Record excerpts:
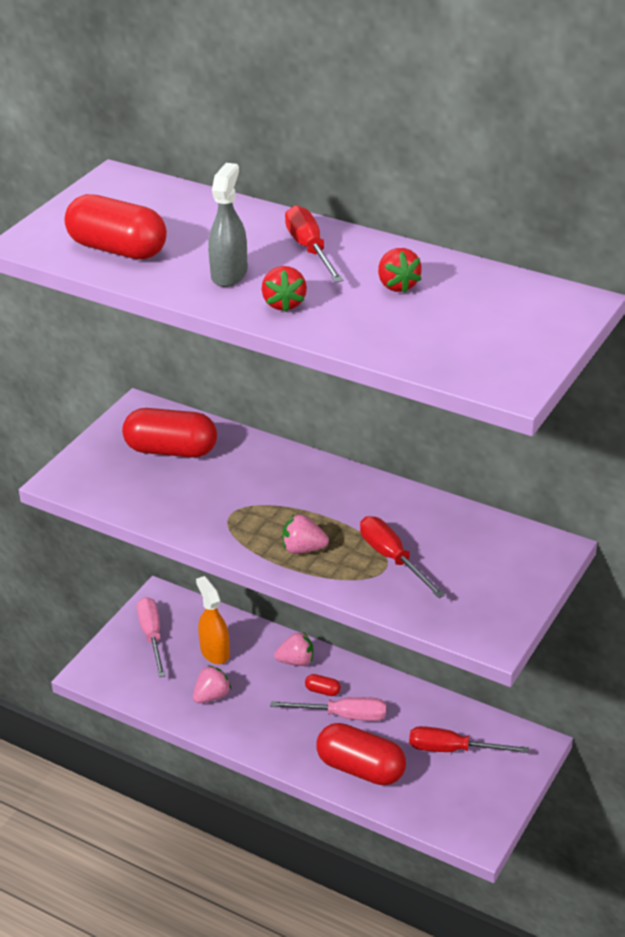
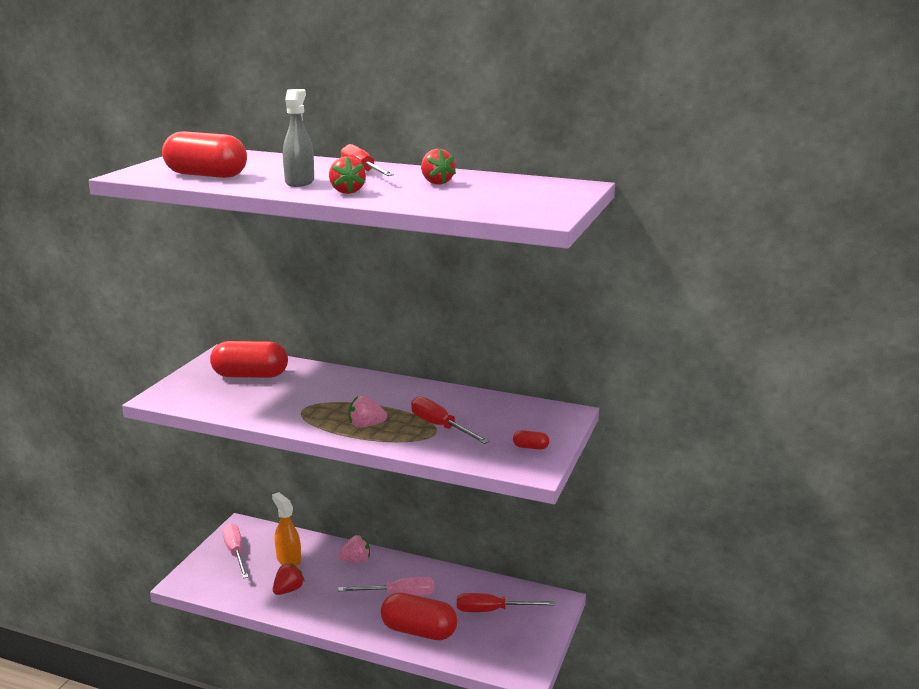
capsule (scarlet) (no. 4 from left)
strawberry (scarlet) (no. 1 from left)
--
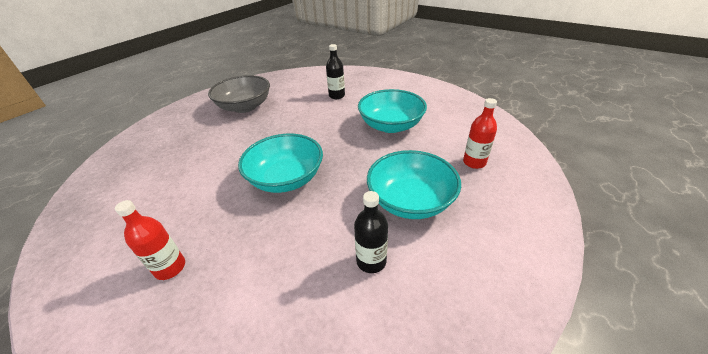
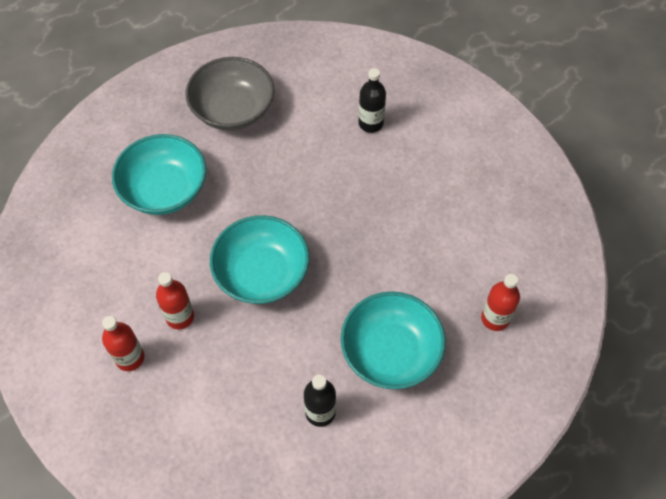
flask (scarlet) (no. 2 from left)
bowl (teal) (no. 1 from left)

Exercise goal: Return, from the material above, each line holding the string "scarlet".

Exercise result:
capsule (scarlet) (no. 4 from left)
strawberry (scarlet) (no. 1 from left)
flask (scarlet) (no. 2 from left)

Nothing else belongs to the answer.